*** Opening of EXCERPTED RECORDS ***

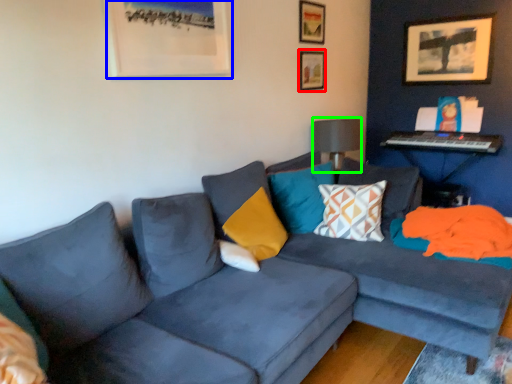
Question: Considering the real-world distances, which object is farthest from picture frame (highlighted by a red box)? picture frame (highlighted by a blue box) or lamp (highlighted by a green box)?

Choices:
 (A) picture frame
 (B) lamp

Answer: (A)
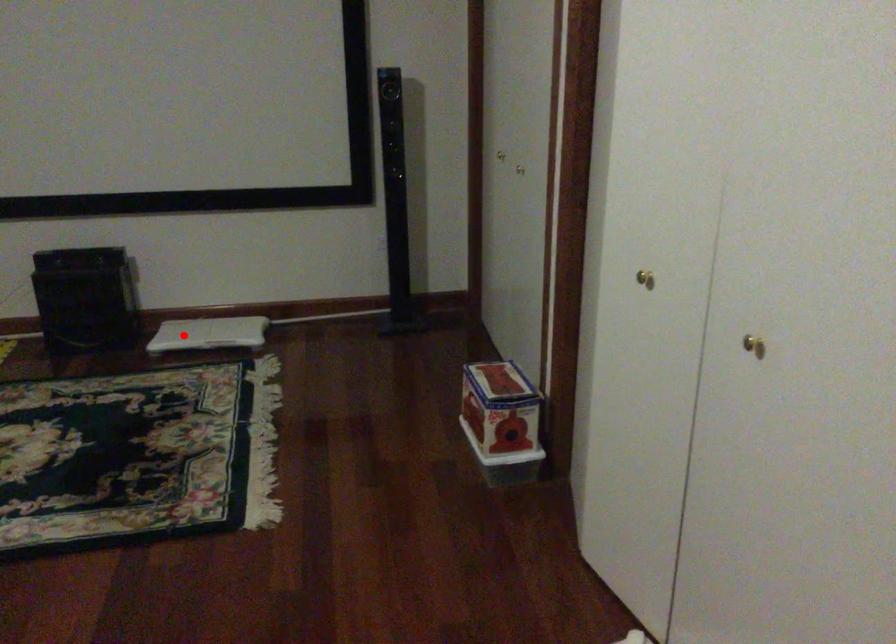
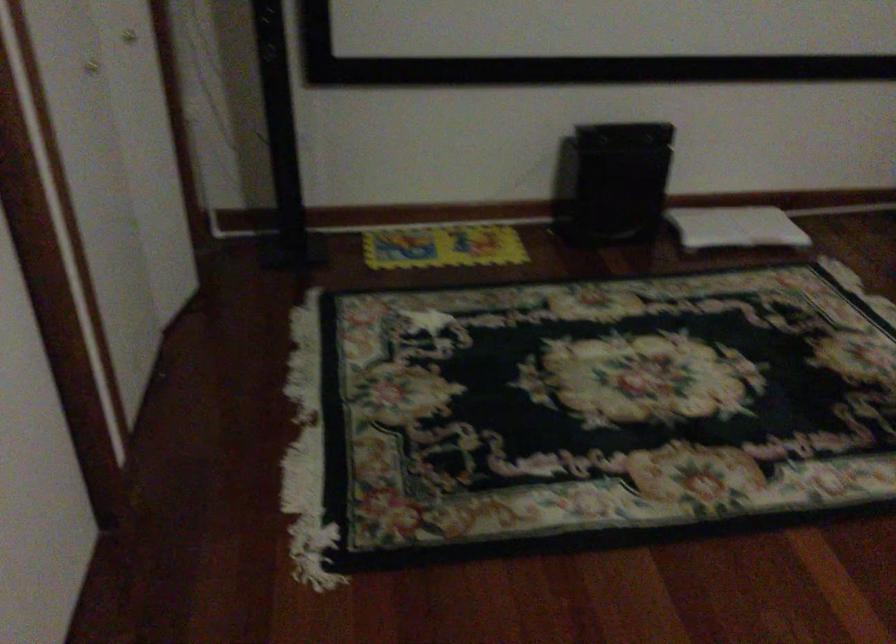
Find the pixel in the second image that matches the highlighted location in the first image.

(735, 227)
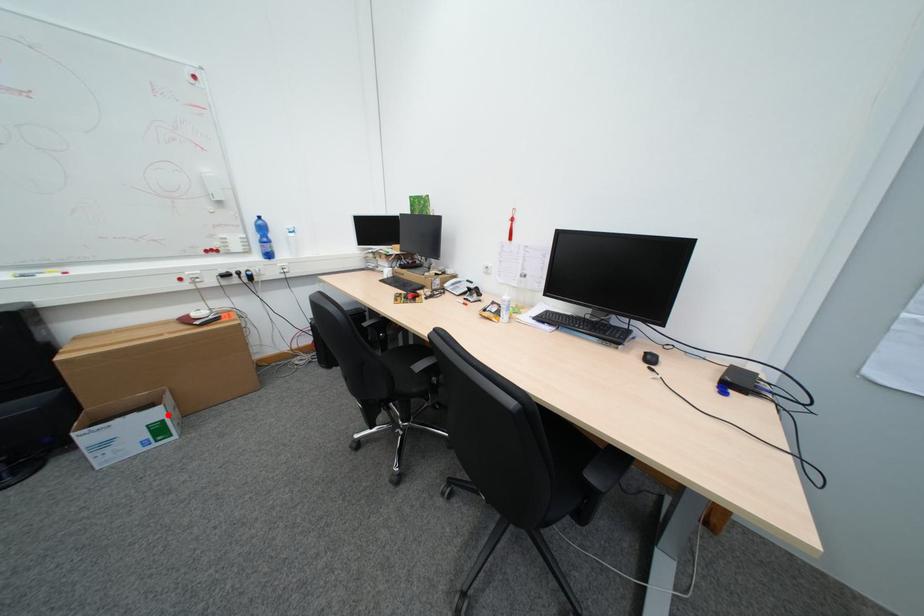
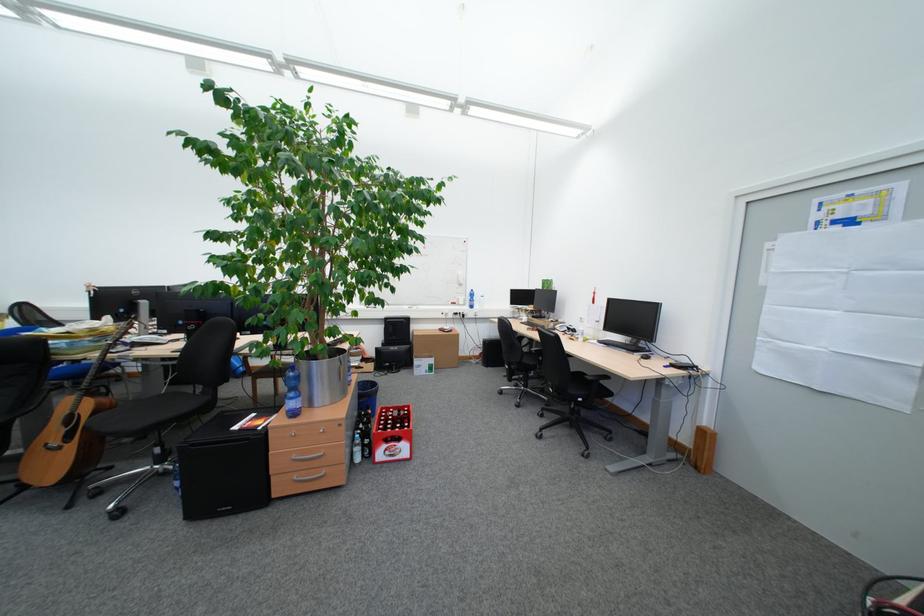
Question: I am providing you with two images of the same scene from different viewpoints. A red point is shown in image1. For the corresponding object point in image2, is it positioned nearer or farther from the camera?

Choices:
 (A) Nearer
 (B) Farther

Answer: (B)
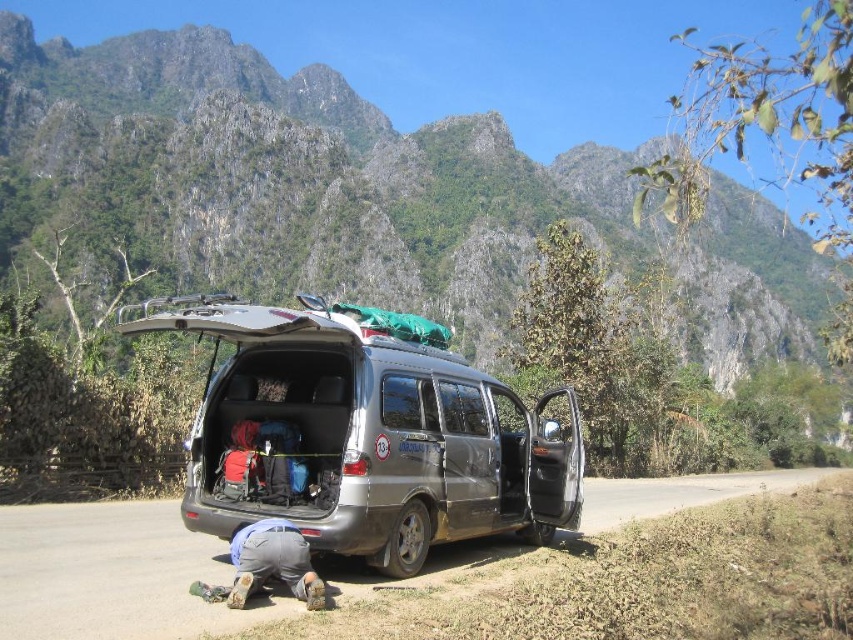
Is silver metallic van at center behind gray asphalt road at lower center?

Yes, silver metallic van at center is behind gray asphalt road at lower center.

Between silver metallic van at center and gray asphalt road at lower center, which one appears on the right side from the viewer's perspective?

gray asphalt road at lower center is more to the right.

Does point (416, 442) come in front of point (21, 561)?

No, (416, 442) is behind (21, 561).

Image resolution: width=853 pixels, height=640 pixels. In order to click on silver metallic van at center in this screenshot , I will do (364, 436).

Consider the image. Who is shorter, silver metallic van at center or gray fabric squat at lower center?

Standing shorter between the two is gray fabric squat at lower center.

Does point (212, 323) come farther from viewer compared to point (247, 588)?

Yes, point (212, 323) is behind point (247, 588).

Where is `silver metallic van at center`? silver metallic van at center is located at coordinates (364, 436).

Is gray asphalt road at lower center thinner than gray fabric squat at lower center?

Incorrect, gray asphalt road at lower center's width is not less than gray fabric squat at lower center's.

Based on the photo, between gray asphalt road at lower center and gray fabric squat at lower center, which one is positioned lower?

gray asphalt road at lower center is below.

Locate an element on the screen. This screenshot has width=853, height=640. gray asphalt road at lower center is located at coordinates (108, 573).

*** Close of EXCERPTED RECORDS ***

**WHAT YOU WILL DO:** Copy the stretch of the listing from the line containing "Does point (416, 442)" through the line containing "gray asphalt road at lower center is below.", unchanged.

**RESPONSE BELOW:**
Does point (416, 442) come in front of point (21, 561)?

No, (416, 442) is behind (21, 561).

Image resolution: width=853 pixels, height=640 pixels. In order to click on silver metallic van at center in this screenshot , I will do (364, 436).

Consider the image. Who is shorter, silver metallic van at center or gray fabric squat at lower center?

Standing shorter between the two is gray fabric squat at lower center.

Does point (212, 323) come farther from viewer compared to point (247, 588)?

Yes, point (212, 323) is behind point (247, 588).

Where is `silver metallic van at center`? silver metallic van at center is located at coordinates (364, 436).

Is gray asphalt road at lower center thinner than gray fabric squat at lower center?

Incorrect, gray asphalt road at lower center's width is not less than gray fabric squat at lower center's.

Based on the photo, between gray asphalt road at lower center and gray fabric squat at lower center, which one is positioned lower?

gray asphalt road at lower center is below.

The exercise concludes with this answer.